[GIVEN RECORDS]

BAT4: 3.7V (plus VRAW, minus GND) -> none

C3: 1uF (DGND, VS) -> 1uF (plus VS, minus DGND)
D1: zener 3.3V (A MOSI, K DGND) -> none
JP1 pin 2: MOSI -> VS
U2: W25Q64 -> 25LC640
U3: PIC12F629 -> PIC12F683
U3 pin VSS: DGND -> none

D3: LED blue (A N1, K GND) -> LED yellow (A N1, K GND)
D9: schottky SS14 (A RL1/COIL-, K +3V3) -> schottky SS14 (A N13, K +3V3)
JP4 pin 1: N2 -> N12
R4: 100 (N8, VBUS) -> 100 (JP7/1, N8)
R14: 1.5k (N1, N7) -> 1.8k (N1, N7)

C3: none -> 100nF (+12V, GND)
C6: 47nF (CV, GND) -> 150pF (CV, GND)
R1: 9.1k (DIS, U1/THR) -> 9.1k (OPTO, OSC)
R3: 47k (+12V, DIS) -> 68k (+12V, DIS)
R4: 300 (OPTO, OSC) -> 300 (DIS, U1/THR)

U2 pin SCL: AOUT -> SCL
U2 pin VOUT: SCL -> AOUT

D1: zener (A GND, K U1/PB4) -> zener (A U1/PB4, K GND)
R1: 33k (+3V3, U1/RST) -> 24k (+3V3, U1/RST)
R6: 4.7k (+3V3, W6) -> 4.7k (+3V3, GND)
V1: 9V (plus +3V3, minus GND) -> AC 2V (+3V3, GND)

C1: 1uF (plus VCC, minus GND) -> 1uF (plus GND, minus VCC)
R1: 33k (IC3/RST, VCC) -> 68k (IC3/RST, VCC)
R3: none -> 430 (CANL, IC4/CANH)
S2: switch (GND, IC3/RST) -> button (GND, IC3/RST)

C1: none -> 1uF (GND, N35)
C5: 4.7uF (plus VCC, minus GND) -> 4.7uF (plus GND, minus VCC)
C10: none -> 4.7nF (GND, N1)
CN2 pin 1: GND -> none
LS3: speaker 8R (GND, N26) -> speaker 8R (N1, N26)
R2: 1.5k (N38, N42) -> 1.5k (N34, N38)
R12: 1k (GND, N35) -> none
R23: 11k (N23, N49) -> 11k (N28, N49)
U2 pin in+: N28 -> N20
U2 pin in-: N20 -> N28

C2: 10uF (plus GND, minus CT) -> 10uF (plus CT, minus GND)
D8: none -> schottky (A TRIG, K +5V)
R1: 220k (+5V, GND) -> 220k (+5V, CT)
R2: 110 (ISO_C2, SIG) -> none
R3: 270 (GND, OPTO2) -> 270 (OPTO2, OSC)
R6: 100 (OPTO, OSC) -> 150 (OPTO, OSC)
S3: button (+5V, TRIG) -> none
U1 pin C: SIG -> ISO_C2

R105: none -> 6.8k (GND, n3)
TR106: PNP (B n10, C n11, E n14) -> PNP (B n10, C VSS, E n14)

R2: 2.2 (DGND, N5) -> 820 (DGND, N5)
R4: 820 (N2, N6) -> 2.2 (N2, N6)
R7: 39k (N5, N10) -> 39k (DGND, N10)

[/GIVEN RECORDS]

REQUIREMENT —
Find all lines in the records that hold the word "plus". Copy them.

ANSWER SPACE —
BAT4: 3.7V (plus VRAW, minus GND) -> none
C3: 1uF (DGND, VS) -> 1uF (plus VS, minus DGND)
V1: 9V (plus +3V3, minus GND) -> AC 2V (+3V3, GND)
C1: 1uF (plus VCC, minus GND) -> 1uF (plus GND, minus VCC)
C5: 4.7uF (plus VCC, minus GND) -> 4.7uF (plus GND, minus VCC)
C2: 10uF (plus GND, minus CT) -> 10uF (plus CT, minus GND)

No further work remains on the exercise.